::: AVAILABLE RECORDS
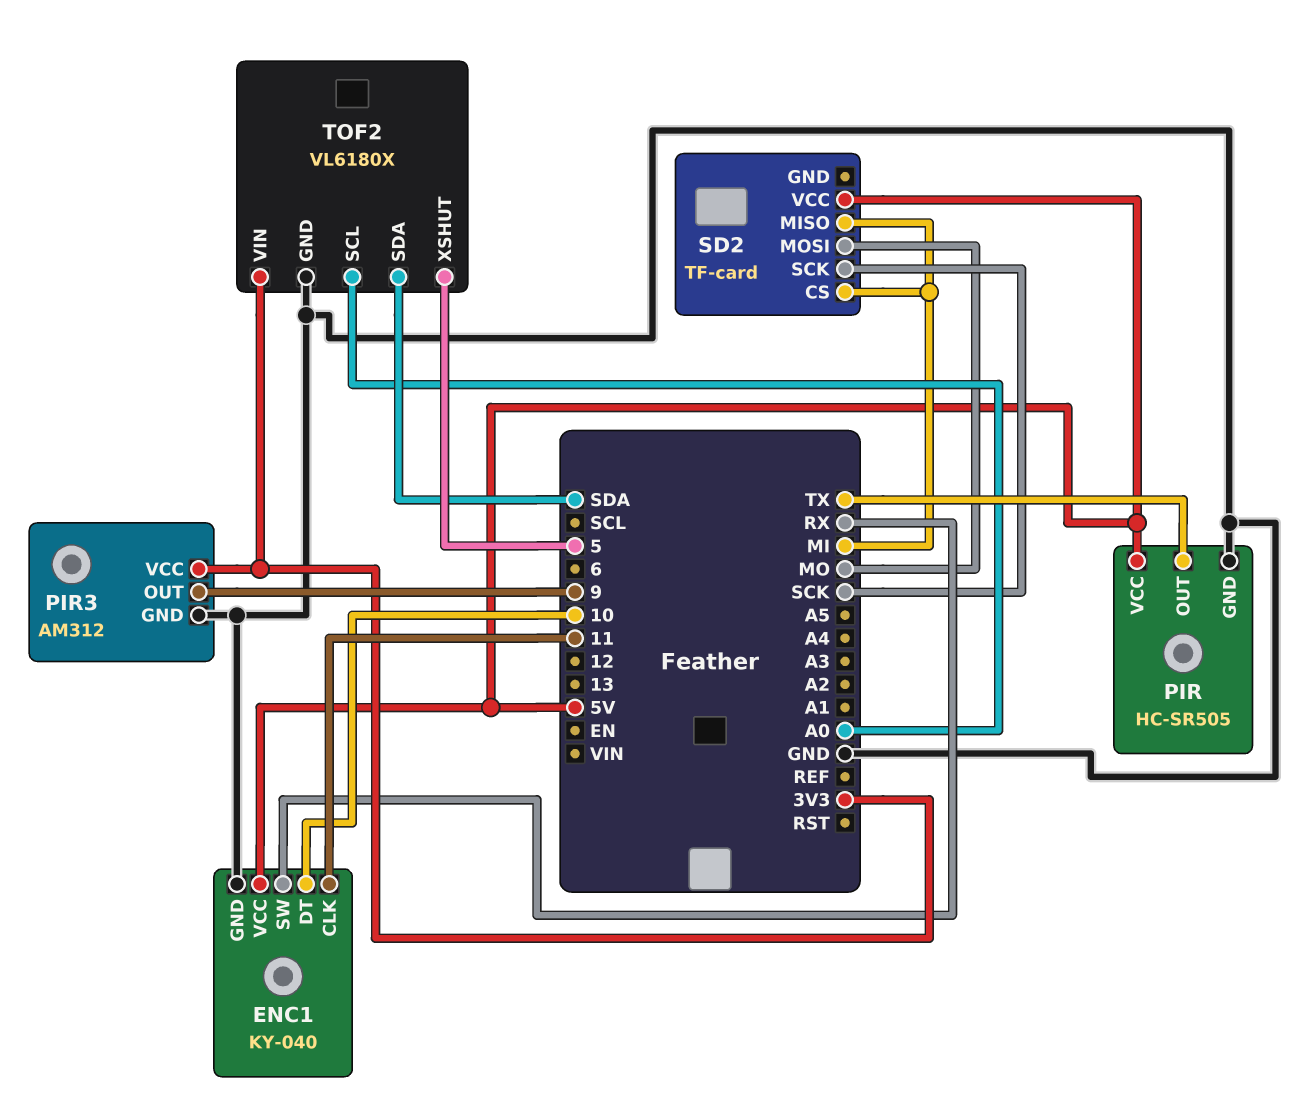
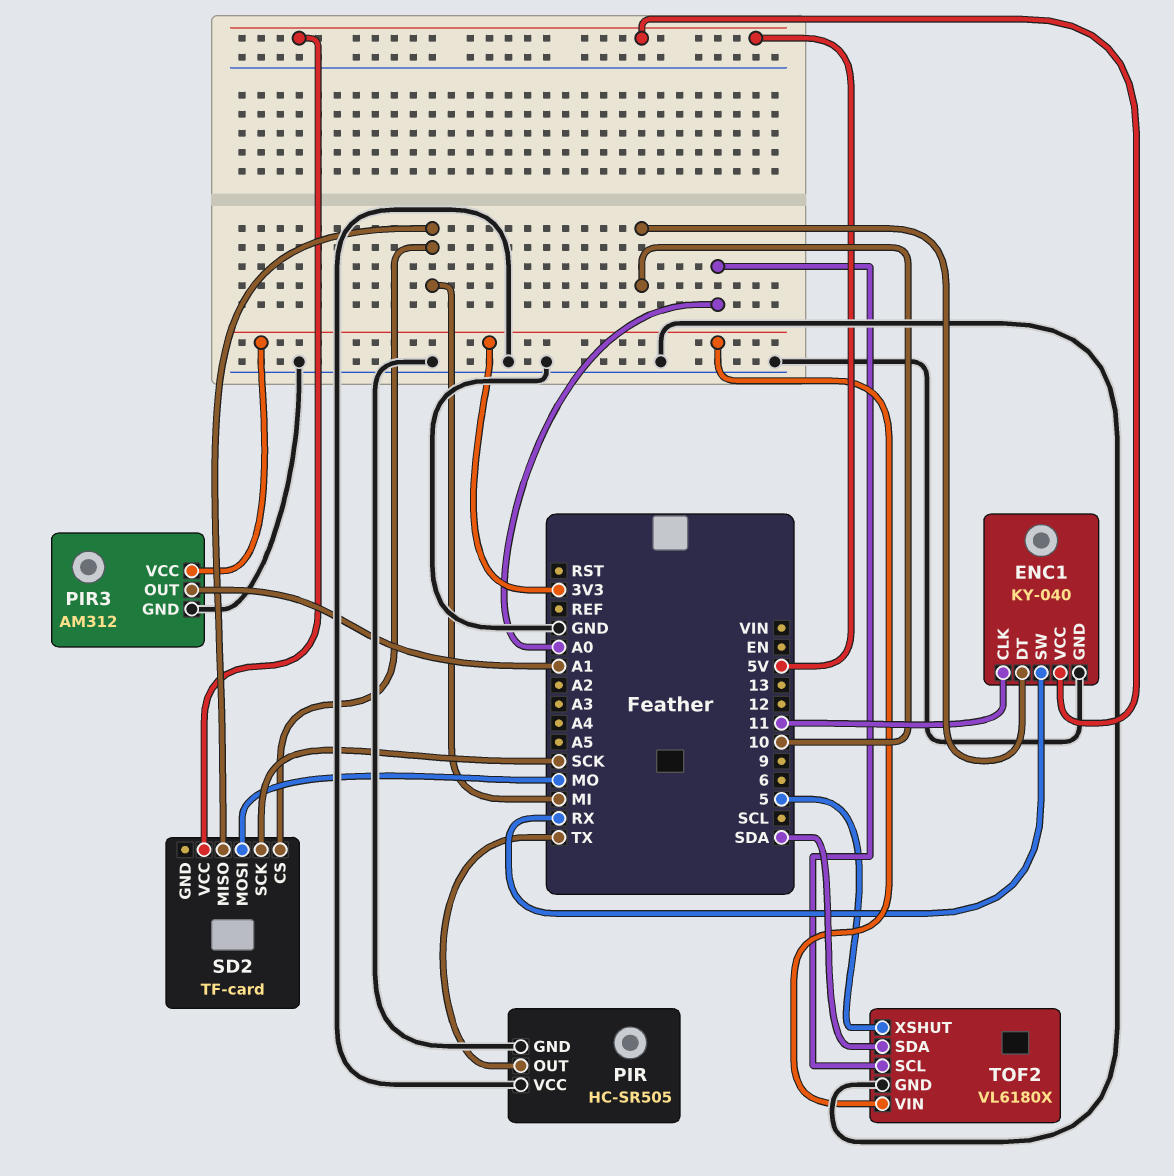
PIR pin VCC: 5V -> GND
PIR3 pin OUT: 9 -> A1

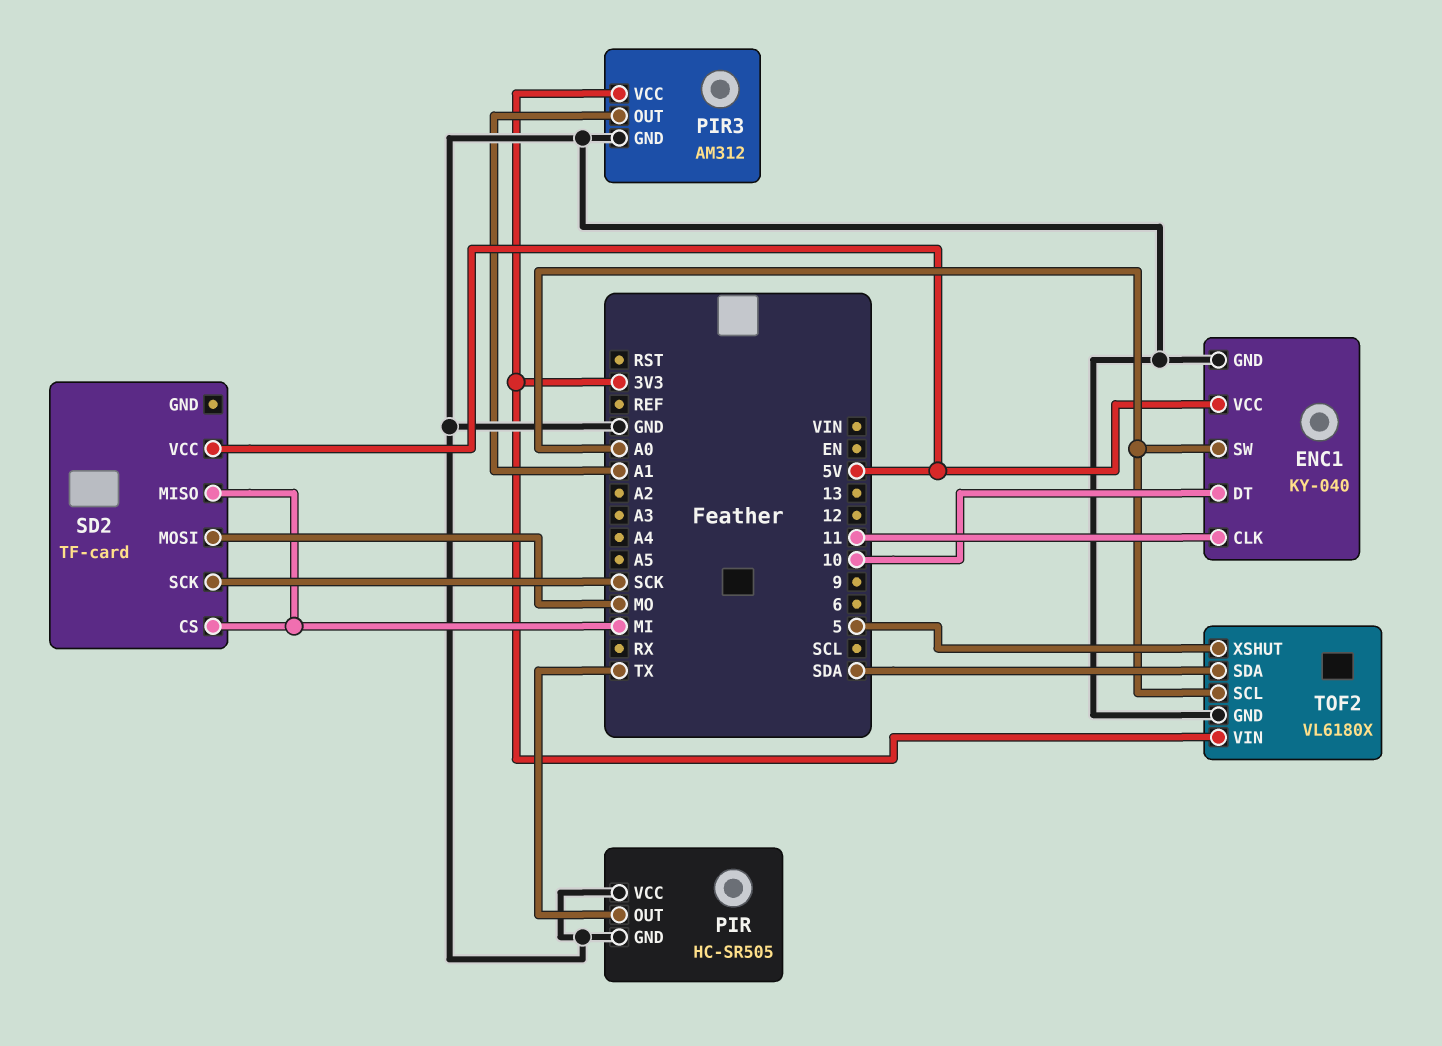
ENC1 pin SW: RX -> A0

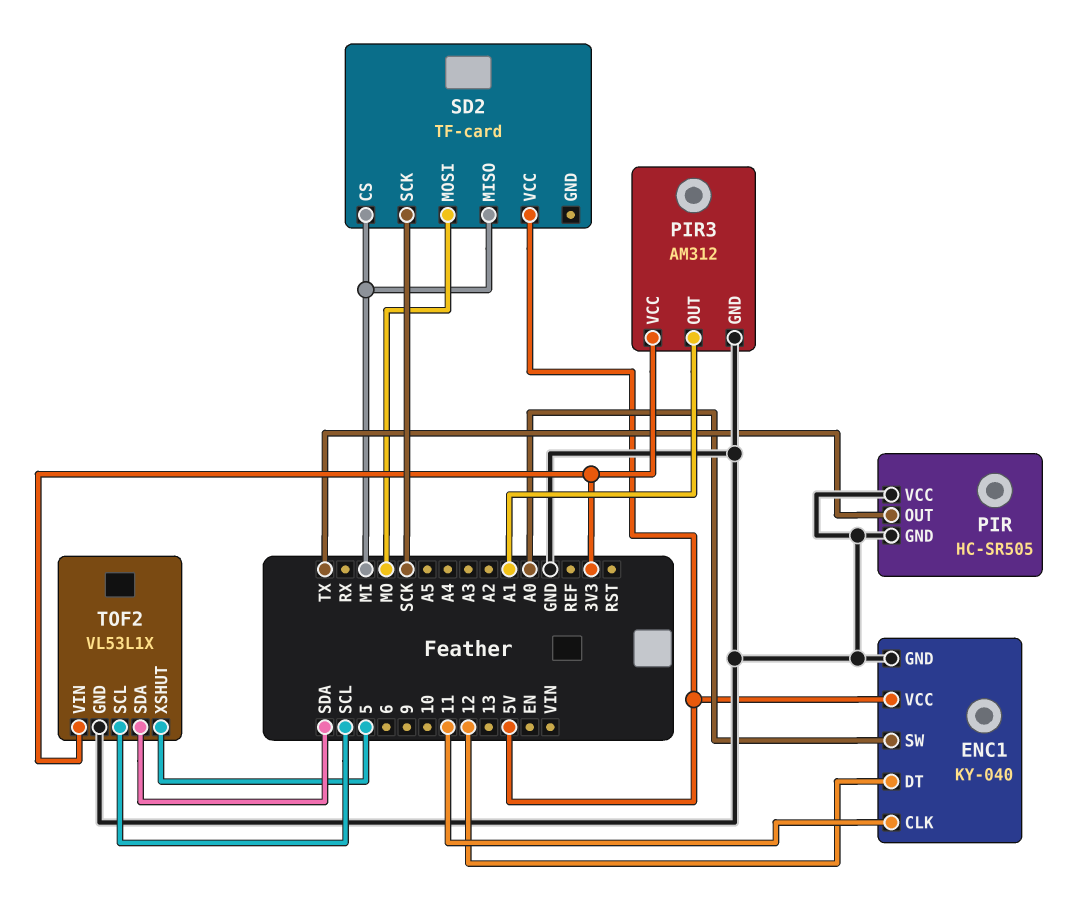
ENC1 pin DT: 10 -> 12
TOF2: VL6180X -> VL53L1X
TOF2 pin SCL: A0 -> SCL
::::::
# TASK PROMPT:
From the first line to the last, output the records exactly without pictures.

# COMPLETED EXERCISE:
PIR pin VCC: 5V -> GND
PIR3 pin OUT: 9 -> A1

ENC1 pin SW: RX -> A0

ENC1 pin DT: 10 -> 12
TOF2: VL6180X -> VL53L1X
TOF2 pin SCL: A0 -> SCL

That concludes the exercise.